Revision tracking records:
++++++++
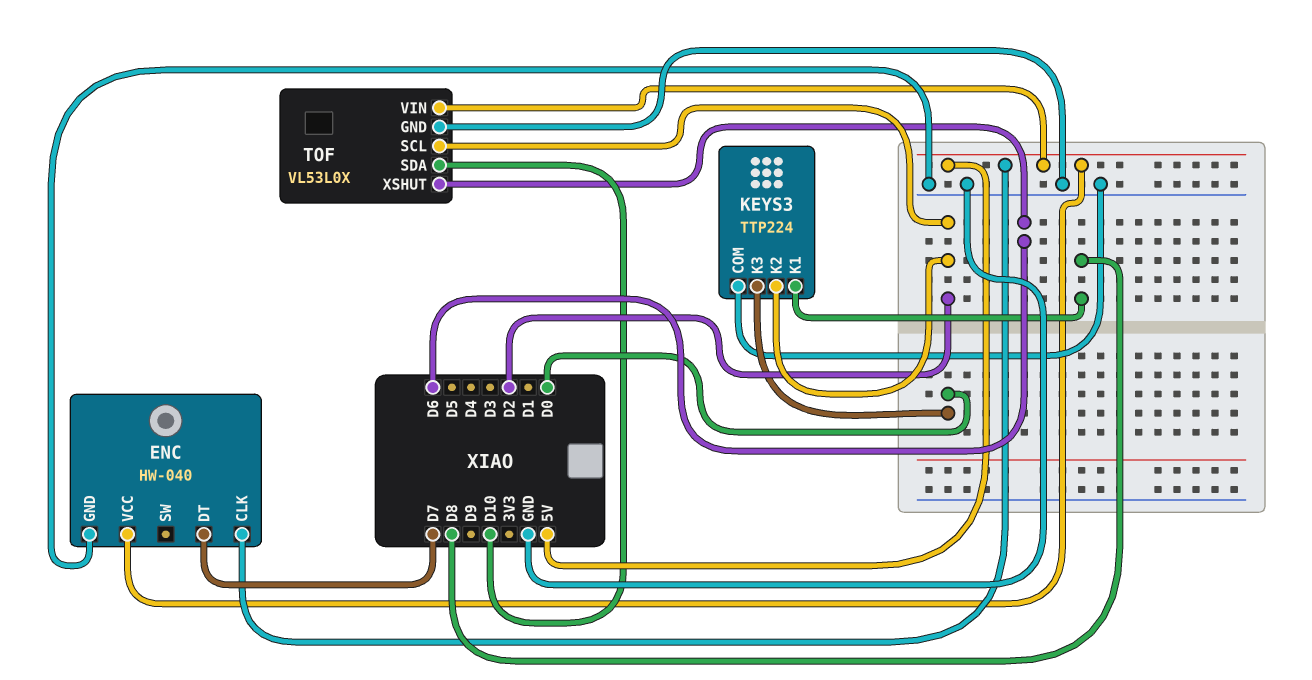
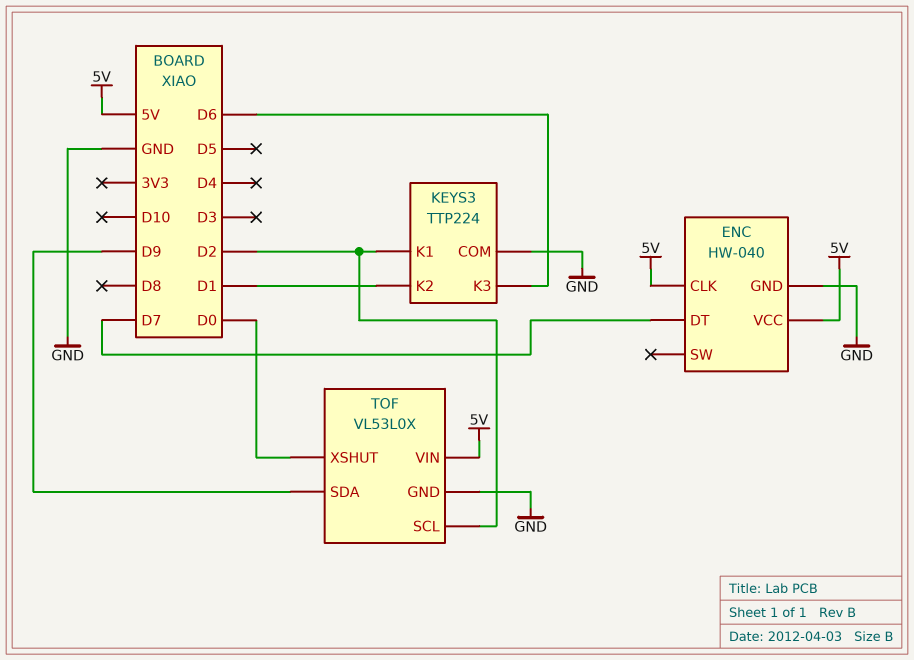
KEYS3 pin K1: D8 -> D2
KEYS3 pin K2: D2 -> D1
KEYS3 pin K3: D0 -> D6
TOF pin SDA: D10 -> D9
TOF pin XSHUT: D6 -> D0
++++++++
## ASSIGNMENT
Reproduce exactly the lines from the one with "KEYS3 pin K2: D2 -> D1" through the last line of the entries, keeping both of those lines and nothing else.

## RESPONSE BELOW
KEYS3 pin K2: D2 -> D1
KEYS3 pin K3: D0 -> D6
TOF pin SDA: D10 -> D9
TOF pin XSHUT: D6 -> D0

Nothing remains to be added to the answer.